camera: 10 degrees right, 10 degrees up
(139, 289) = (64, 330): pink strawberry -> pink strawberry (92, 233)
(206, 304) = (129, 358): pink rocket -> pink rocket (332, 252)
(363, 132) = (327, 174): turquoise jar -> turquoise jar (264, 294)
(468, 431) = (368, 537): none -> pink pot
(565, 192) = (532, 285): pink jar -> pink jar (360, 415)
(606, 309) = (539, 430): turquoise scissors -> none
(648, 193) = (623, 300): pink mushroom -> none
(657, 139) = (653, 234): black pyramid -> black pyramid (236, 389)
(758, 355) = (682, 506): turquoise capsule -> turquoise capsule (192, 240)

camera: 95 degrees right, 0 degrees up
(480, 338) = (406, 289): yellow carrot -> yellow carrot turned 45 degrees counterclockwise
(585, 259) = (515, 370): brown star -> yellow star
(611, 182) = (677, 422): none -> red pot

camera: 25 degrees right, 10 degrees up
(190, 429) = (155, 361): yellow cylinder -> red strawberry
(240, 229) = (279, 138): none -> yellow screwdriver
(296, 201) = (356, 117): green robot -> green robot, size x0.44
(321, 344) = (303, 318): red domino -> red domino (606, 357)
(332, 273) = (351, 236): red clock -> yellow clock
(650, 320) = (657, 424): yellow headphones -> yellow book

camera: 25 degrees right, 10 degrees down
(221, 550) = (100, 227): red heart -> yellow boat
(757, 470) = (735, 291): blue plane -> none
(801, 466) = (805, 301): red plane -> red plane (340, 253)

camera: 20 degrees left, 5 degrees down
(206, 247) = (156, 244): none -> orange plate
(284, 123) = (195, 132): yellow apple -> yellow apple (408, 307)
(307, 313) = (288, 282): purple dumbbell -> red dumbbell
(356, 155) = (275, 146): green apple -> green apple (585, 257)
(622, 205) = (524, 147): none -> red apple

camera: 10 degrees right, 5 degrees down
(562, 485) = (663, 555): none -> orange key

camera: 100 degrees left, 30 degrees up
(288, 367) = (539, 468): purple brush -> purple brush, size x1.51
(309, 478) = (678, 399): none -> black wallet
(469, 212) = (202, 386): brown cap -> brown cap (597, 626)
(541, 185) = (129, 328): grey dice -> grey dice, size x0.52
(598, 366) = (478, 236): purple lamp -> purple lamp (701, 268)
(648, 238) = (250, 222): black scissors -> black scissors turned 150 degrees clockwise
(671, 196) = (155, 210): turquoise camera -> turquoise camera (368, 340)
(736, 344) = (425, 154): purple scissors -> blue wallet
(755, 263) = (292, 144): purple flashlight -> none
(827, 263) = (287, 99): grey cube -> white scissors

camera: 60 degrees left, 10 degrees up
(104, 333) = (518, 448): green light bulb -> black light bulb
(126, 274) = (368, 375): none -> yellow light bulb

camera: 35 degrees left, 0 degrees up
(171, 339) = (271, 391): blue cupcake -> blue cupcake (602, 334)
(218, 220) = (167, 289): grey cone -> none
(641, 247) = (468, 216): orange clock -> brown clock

---*---

• **WHAT TO DO**
An identical copy of the entries above is the expected result.

• **TASK RESPONSE**
camera: 10 degrees right, 10 degrees up
(139, 289) = (64, 330): pink strawberry -> pink strawberry (92, 233)
(206, 304) = (129, 358): pink rocket -> pink rocket (332, 252)
(363, 132) = (327, 174): turquoise jar -> turquoise jar (264, 294)
(468, 431) = (368, 537): none -> pink pot
(565, 192) = (532, 285): pink jar -> pink jar (360, 415)
(606, 309) = (539, 430): turquoise scissors -> none
(648, 193) = (623, 300): pink mushroom -> none
(657, 139) = (653, 234): black pyramid -> black pyramid (236, 389)
(758, 355) = (682, 506): turquoise capsule -> turquoise capsule (192, 240)

camera: 95 degrees right, 0 degrees up
(480, 338) = (406, 289): yellow carrot -> yellow carrot turned 45 degrees counterclockwise
(585, 259) = (515, 370): brown star -> yellow star
(611, 182) = (677, 422): none -> red pot

camera: 25 degrees right, 10 degrees up
(190, 429) = (155, 361): yellow cylinder -> red strawberry
(240, 229) = (279, 138): none -> yellow screwdriver
(296, 201) = (356, 117): green robot -> green robot, size x0.44
(321, 344) = (303, 318): red domino -> red domino (606, 357)
(332, 273) = (351, 236): red clock -> yellow clock
(650, 320) = (657, 424): yellow headphones -> yellow book

camera: 25 degrees right, 10 degrees down
(221, 550) = (100, 227): red heart -> yellow boat
(757, 470) = (735, 291): blue plane -> none
(801, 466) = (805, 301): red plane -> red plane (340, 253)

camera: 20 degrees left, 5 degrees down
(206, 247) = (156, 244): none -> orange plate
(284, 123) = (195, 132): yellow apple -> yellow apple (408, 307)
(307, 313) = (288, 282): purple dumbbell -> red dumbbell
(356, 155) = (275, 146): green apple -> green apple (585, 257)
(622, 205) = (524, 147): none -> red apple

camera: 10 degrees right, 5 degrees down
(562, 485) = (663, 555): none -> orange key

camera: 100 degrees left, 30 degrees up
(288, 367) = (539, 468): purple brush -> purple brush, size x1.51
(309, 478) = (678, 399): none -> black wallet
(469, 212) = (202, 386): brown cap -> brown cap (597, 626)
(541, 185) = (129, 328): grey dice -> grey dice, size x0.52
(598, 366) = (478, 236): purple lamp -> purple lamp (701, 268)
(648, 238) = (250, 222): black scissors -> black scissors turned 150 degrees clockwise
(671, 196) = (155, 210): turquoise camera -> turquoise camera (368, 340)
(736, 344) = (425, 154): purple scissors -> blue wallet
(755, 263) = (292, 144): purple flashlight -> none
(827, 263) = (287, 99): grey cube -> white scissors

camera: 60 degrees left, 10 degrees up
(104, 333) = (518, 448): green light bulb -> black light bulb
(126, 274) = (368, 375): none -> yellow light bulb

camera: 35 degrees left, 0 degrees up
(171, 339) = (271, 391): blue cupcake -> blue cupcake (602, 334)
(218, 220) = (167, 289): grey cone -> none
(641, 247) = (468, 216): orange clock -> brown clock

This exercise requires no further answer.